* **PROBLEM REQUIREMENTS**: Write out each record exactly and skip every image.

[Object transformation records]
= Beginning of Section =
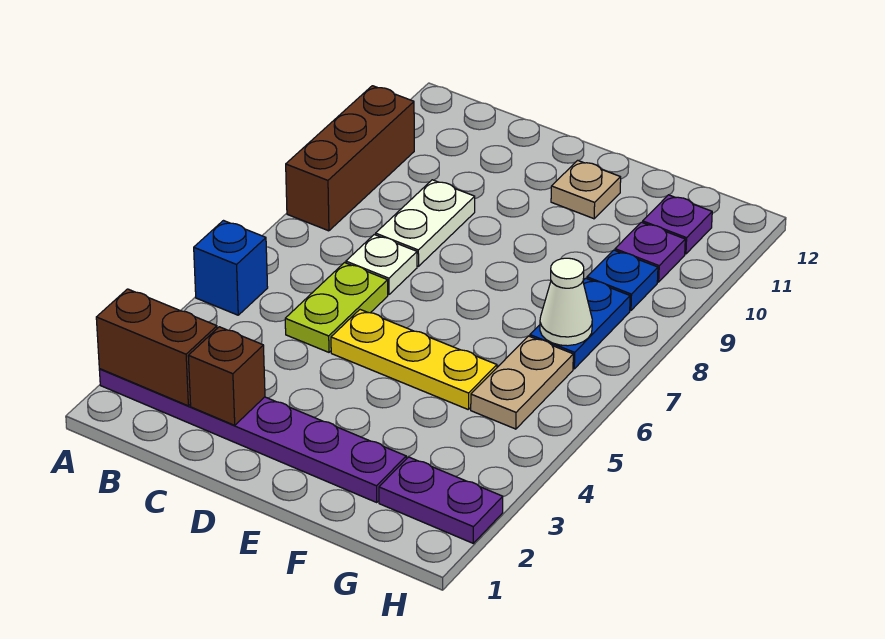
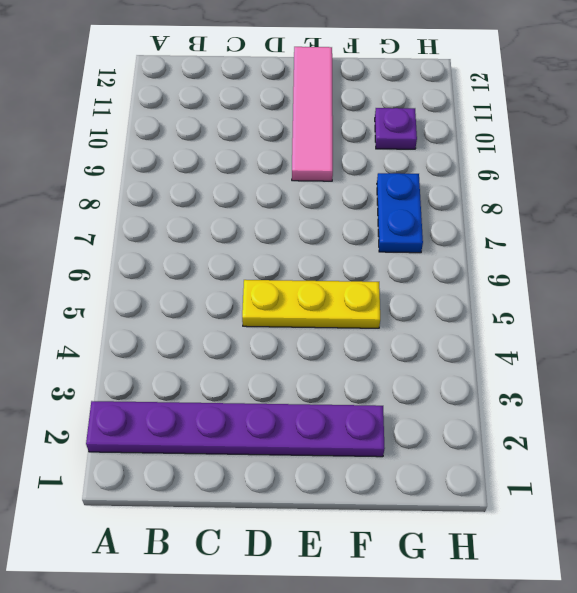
pink tile E9:E12 level 1 -> tan plate E11 level 1
none -> blue brick A5 level 1
none -> brown brick A8:A10 level 1
none -> lime plate C5:C6 level 1

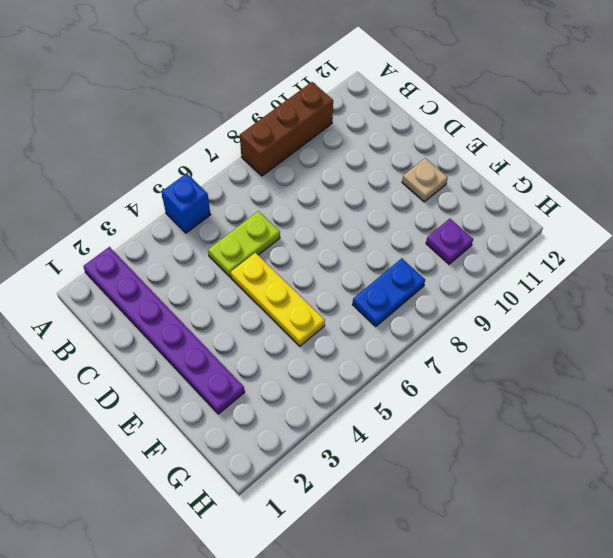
none -> white plate C7 level 1
none -> white plate C8:C9 level 1
none -> purple plate G2:H2 level 1

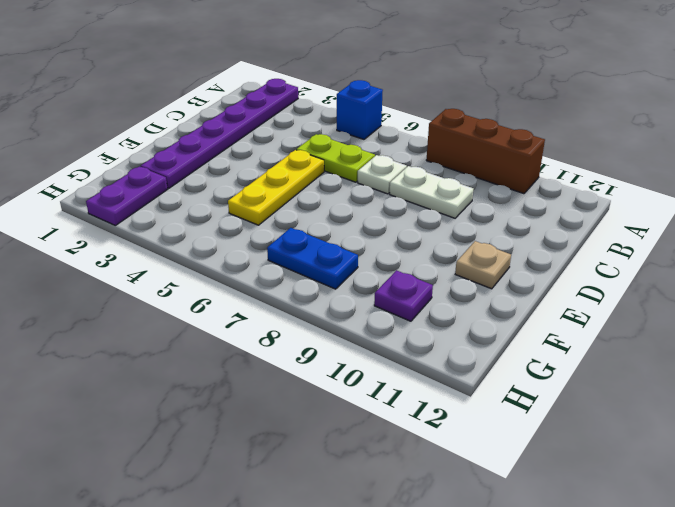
none -> tan plate G5:G6 level 1
none -> blue plate G9 level 1
none -> purple plate G11 level 1

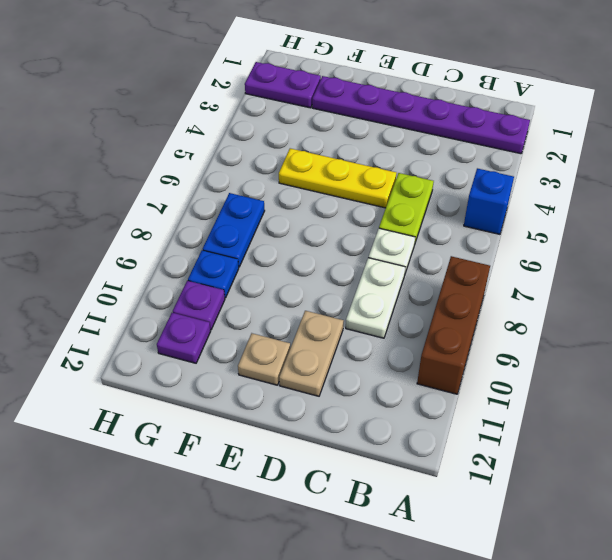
tan plate D10:D11 level 1 -> tan plate G5:G6 level 1
none -> brown brick A2:B2 level 2
none -> brown brick C2 level 2
none -> white cone G7 level 2

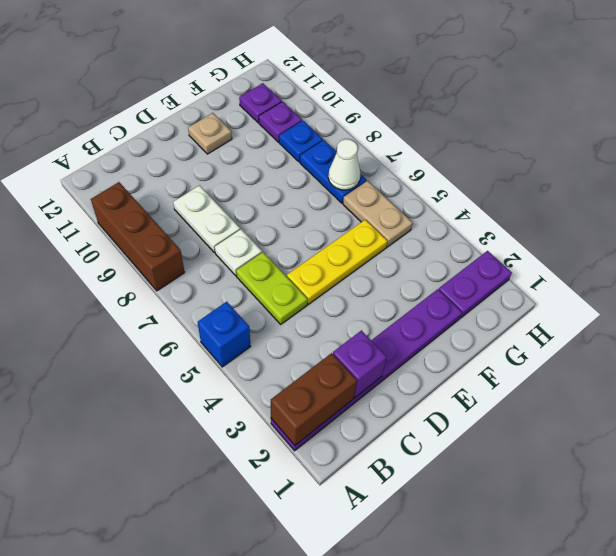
purple brick C2 level 2 -> brown brick C2 level 2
= End of Section =
* **ANSWER BOX**:
pink tile E9:E12 level 1 -> tan plate E11 level 1
none -> blue brick A5 level 1
none -> brown brick A8:A10 level 1
none -> lime plate C5:C6 level 1

none -> white plate C7 level 1
none -> white plate C8:C9 level 1
none -> purple plate G2:H2 level 1

none -> tan plate G5:G6 level 1
none -> blue plate G9 level 1
none -> purple plate G11 level 1

tan plate D10:D11 level 1 -> tan plate G5:G6 level 1
none -> brown brick A2:B2 level 2
none -> brown brick C2 level 2
none -> white cone G7 level 2

purple brick C2 level 2 -> brown brick C2 level 2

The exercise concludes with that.